#### [Work to be completed]
Read the data and repeat it in full, exactly.

#### [Extracted information]
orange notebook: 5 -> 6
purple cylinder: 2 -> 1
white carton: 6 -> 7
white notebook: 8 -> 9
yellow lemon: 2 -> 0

#### [Result]
orange notebook: 5 -> 6
purple cylinder: 2 -> 1
white carton: 6 -> 7
white notebook: 8 -> 9
yellow lemon: 2 -> 0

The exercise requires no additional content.